» Task
Provide a verbatim copy of the data below.

•••

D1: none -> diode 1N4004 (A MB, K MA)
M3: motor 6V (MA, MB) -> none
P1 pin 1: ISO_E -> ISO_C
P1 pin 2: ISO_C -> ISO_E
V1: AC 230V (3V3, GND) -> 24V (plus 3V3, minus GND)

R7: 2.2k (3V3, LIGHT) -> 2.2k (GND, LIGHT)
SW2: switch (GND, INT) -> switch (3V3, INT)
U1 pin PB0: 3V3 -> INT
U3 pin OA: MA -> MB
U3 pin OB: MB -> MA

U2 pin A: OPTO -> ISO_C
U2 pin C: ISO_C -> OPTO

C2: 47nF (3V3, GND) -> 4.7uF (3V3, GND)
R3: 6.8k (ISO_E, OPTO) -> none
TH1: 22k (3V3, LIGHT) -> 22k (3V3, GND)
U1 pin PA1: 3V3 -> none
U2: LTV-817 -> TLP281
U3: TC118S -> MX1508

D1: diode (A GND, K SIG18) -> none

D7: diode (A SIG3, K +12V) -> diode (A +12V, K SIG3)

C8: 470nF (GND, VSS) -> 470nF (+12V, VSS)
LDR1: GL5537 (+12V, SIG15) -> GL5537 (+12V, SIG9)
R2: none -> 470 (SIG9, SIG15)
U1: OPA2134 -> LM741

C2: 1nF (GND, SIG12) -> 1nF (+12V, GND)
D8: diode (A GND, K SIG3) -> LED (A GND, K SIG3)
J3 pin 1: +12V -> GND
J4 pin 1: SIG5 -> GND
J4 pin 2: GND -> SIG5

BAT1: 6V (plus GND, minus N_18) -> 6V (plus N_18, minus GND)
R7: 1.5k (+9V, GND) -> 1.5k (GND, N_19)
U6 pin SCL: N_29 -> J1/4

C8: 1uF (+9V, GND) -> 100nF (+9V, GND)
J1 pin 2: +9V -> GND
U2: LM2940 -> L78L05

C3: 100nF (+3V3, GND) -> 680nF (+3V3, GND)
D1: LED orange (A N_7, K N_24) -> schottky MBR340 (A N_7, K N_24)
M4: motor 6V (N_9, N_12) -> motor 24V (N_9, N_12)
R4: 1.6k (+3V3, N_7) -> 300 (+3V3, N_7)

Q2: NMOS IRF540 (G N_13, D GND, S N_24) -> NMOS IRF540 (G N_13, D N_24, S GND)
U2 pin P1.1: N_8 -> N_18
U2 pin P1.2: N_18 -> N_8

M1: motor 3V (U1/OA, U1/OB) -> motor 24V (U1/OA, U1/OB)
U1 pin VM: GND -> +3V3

•••

» Task response
D1: none -> diode 1N4004 (A MB, K MA)
M3: motor 6V (MA, MB) -> none
P1 pin 1: ISO_E -> ISO_C
P1 pin 2: ISO_C -> ISO_E
V1: AC 230V (3V3, GND) -> 24V (plus 3V3, minus GND)

R7: 2.2k (3V3, LIGHT) -> 2.2k (GND, LIGHT)
SW2: switch (GND, INT) -> switch (3V3, INT)
U1 pin PB0: 3V3 -> INT
U3 pin OA: MA -> MB
U3 pin OB: MB -> MA

U2 pin A: OPTO -> ISO_C
U2 pin C: ISO_C -> OPTO

C2: 47nF (3V3, GND) -> 4.7uF (3V3, GND)
R3: 6.8k (ISO_E, OPTO) -> none
TH1: 22k (3V3, LIGHT) -> 22k (3V3, GND)
U1 pin PA1: 3V3 -> none
U2: LTV-817 -> TLP281
U3: TC118S -> MX1508

D1: diode (A GND, K SIG18) -> none

D7: diode (A SIG3, K +12V) -> diode (A +12V, K SIG3)

C8: 470nF (GND, VSS) -> 470nF (+12V, VSS)
LDR1: GL5537 (+12V, SIG15) -> GL5537 (+12V, SIG9)
R2: none -> 470 (SIG9, SIG15)
U1: OPA2134 -> LM741

C2: 1nF (GND, SIG12) -> 1nF (+12V, GND)
D8: diode (A GND, K SIG3) -> LED (A GND, K SIG3)
J3 pin 1: +12V -> GND
J4 pin 1: SIG5 -> GND
J4 pin 2: GND -> SIG5

BAT1: 6V (plus GND, minus N_18) -> 6V (plus N_18, minus GND)
R7: 1.5k (+9V, GND) -> 1.5k (GND, N_19)
U6 pin SCL: N_29 -> J1/4

C8: 1uF (+9V, GND) -> 100nF (+9V, GND)
J1 pin 2: +9V -> GND
U2: LM2940 -> L78L05

C3: 100nF (+3V3, GND) -> 680nF (+3V3, GND)
D1: LED orange (A N_7, K N_24) -> schottky MBR340 (A N_7, K N_24)
M4: motor 6V (N_9, N_12) -> motor 24V (N_9, N_12)
R4: 1.6k (+3V3, N_7) -> 300 (+3V3, N_7)

Q2: NMOS IRF540 (G N_13, D GND, S N_24) -> NMOS IRF540 (G N_13, D N_24, S GND)
U2 pin P1.1: N_8 -> N_18
U2 pin P1.2: N_18 -> N_8

M1: motor 3V (U1/OA, U1/OB) -> motor 24V (U1/OA, U1/OB)
U1 pin VM: GND -> +3V3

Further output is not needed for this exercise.